▶ [WHAT YOU WILL DO]:
Working through the lines below, return each one that holds "RECT".

▶ [EXERCISE MATERIAL]:

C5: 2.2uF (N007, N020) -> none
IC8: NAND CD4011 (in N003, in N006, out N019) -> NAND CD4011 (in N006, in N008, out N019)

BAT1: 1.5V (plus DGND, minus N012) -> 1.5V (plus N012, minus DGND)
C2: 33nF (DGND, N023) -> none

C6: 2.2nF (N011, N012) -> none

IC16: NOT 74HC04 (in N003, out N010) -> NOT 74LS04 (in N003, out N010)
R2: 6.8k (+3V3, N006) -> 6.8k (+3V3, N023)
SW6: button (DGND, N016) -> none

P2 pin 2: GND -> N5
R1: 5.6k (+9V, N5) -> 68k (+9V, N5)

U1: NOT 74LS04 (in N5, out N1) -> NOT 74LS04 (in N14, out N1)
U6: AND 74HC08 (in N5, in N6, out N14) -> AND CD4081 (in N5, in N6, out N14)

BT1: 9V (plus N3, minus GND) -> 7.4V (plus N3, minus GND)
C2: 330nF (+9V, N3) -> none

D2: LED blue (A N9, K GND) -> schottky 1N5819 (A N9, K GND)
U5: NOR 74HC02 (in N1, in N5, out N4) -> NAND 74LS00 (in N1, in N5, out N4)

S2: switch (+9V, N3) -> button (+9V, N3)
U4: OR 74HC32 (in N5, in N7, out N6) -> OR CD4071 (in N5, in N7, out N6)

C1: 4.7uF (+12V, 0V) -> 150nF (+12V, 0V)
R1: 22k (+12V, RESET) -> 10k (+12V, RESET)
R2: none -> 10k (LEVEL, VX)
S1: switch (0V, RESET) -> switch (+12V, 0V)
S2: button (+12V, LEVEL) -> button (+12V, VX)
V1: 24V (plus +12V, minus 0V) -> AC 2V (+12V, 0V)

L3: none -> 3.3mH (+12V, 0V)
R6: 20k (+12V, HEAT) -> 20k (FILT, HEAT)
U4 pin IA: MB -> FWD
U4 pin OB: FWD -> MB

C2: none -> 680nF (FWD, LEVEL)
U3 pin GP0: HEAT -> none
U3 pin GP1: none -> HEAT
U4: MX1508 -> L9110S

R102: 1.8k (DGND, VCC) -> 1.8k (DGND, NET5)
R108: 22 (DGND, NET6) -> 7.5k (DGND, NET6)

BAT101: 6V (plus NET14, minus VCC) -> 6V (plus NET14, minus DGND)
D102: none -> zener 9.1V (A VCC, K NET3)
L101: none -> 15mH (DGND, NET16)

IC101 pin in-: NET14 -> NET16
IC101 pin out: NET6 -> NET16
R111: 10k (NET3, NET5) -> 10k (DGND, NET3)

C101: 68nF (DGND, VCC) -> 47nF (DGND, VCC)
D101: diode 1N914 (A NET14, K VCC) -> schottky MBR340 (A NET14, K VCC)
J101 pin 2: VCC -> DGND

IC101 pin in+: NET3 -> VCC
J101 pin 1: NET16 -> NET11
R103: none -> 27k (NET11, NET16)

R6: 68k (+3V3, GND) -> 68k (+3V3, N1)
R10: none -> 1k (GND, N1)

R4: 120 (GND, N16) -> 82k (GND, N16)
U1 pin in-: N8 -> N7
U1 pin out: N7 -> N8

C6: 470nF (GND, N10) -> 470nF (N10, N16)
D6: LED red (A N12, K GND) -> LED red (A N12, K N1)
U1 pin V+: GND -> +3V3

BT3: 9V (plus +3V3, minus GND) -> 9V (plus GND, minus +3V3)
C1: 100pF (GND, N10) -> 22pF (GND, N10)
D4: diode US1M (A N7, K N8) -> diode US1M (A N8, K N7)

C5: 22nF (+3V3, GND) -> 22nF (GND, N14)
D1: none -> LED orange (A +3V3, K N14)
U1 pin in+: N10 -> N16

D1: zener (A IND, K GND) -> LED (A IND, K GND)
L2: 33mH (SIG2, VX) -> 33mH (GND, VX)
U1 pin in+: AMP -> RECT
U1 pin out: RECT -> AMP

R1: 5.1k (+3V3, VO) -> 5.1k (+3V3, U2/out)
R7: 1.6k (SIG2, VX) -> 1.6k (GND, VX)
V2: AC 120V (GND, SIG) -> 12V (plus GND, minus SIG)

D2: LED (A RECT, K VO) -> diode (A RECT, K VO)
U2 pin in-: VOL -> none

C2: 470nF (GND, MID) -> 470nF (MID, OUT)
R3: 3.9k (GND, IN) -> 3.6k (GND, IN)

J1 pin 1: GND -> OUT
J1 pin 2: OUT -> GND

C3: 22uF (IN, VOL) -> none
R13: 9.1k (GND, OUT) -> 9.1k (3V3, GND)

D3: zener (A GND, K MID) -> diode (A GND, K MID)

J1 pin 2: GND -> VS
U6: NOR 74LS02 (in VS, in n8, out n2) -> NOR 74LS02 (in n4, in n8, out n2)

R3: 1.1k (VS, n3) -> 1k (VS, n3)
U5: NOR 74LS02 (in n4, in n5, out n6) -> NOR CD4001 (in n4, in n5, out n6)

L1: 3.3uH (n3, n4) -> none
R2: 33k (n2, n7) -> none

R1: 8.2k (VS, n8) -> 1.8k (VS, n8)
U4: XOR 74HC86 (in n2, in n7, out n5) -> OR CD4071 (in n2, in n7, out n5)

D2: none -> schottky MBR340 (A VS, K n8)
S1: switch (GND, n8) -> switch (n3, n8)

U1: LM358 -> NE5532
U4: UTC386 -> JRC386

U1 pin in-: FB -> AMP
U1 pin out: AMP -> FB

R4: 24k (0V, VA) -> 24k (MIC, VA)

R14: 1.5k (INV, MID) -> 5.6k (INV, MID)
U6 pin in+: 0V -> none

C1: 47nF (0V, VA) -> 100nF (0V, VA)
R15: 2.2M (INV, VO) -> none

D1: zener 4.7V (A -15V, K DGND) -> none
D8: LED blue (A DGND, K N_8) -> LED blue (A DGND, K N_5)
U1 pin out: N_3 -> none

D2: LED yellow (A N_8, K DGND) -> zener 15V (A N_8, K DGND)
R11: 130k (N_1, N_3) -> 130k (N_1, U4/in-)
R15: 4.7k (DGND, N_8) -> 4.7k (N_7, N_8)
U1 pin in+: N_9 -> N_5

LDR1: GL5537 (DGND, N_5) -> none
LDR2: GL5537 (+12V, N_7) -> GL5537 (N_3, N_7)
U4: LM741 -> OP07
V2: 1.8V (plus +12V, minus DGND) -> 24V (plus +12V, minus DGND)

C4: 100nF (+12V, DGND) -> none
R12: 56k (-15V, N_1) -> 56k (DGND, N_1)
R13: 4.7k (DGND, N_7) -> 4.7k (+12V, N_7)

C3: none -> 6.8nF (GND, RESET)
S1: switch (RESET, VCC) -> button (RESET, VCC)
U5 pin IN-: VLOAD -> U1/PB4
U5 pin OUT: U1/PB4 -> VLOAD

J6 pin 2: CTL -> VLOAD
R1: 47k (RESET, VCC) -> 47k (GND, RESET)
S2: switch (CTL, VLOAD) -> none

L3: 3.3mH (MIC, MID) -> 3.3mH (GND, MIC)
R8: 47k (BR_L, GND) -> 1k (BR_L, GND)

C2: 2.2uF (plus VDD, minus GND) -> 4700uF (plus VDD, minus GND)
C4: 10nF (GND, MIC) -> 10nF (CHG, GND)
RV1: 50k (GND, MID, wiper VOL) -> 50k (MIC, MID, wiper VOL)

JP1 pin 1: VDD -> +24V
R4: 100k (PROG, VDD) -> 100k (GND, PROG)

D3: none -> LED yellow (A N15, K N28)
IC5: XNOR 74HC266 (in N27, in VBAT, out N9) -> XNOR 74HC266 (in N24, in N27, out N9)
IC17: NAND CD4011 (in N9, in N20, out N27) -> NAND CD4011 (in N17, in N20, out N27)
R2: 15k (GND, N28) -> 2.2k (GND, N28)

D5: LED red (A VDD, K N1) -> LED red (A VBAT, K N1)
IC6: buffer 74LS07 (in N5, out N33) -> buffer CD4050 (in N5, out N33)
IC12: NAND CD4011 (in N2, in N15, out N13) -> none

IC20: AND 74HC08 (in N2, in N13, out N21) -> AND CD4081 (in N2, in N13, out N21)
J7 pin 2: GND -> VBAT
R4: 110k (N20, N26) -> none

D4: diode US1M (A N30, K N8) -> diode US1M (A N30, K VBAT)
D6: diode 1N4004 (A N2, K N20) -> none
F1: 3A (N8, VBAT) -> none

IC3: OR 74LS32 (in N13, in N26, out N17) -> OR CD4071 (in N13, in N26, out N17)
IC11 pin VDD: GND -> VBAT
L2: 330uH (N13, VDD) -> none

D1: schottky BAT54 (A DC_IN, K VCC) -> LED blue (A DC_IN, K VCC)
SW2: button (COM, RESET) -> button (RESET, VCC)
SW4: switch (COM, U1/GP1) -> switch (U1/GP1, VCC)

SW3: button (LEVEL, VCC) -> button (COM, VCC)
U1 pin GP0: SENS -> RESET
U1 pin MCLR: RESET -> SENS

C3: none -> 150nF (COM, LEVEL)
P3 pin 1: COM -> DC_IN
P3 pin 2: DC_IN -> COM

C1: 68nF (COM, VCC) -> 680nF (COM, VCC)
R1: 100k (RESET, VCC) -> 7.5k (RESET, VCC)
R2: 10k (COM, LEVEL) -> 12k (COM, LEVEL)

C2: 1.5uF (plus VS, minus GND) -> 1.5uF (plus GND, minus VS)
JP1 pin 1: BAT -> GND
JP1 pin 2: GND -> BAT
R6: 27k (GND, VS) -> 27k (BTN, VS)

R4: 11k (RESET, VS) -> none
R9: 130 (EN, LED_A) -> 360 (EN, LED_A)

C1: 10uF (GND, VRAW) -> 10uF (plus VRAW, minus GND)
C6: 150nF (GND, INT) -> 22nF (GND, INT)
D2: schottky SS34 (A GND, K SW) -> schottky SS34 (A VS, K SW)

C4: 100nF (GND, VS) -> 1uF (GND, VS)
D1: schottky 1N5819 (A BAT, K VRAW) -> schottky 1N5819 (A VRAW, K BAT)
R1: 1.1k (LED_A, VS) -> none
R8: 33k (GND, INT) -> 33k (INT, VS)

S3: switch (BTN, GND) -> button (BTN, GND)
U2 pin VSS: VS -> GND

▶ [SOLUTION TO THE EXERCISE]:
U1 pin in+: AMP -> RECT
U1 pin out: RECT -> AMP
D2: LED (A RECT, K VO) -> diode (A RECT, K VO)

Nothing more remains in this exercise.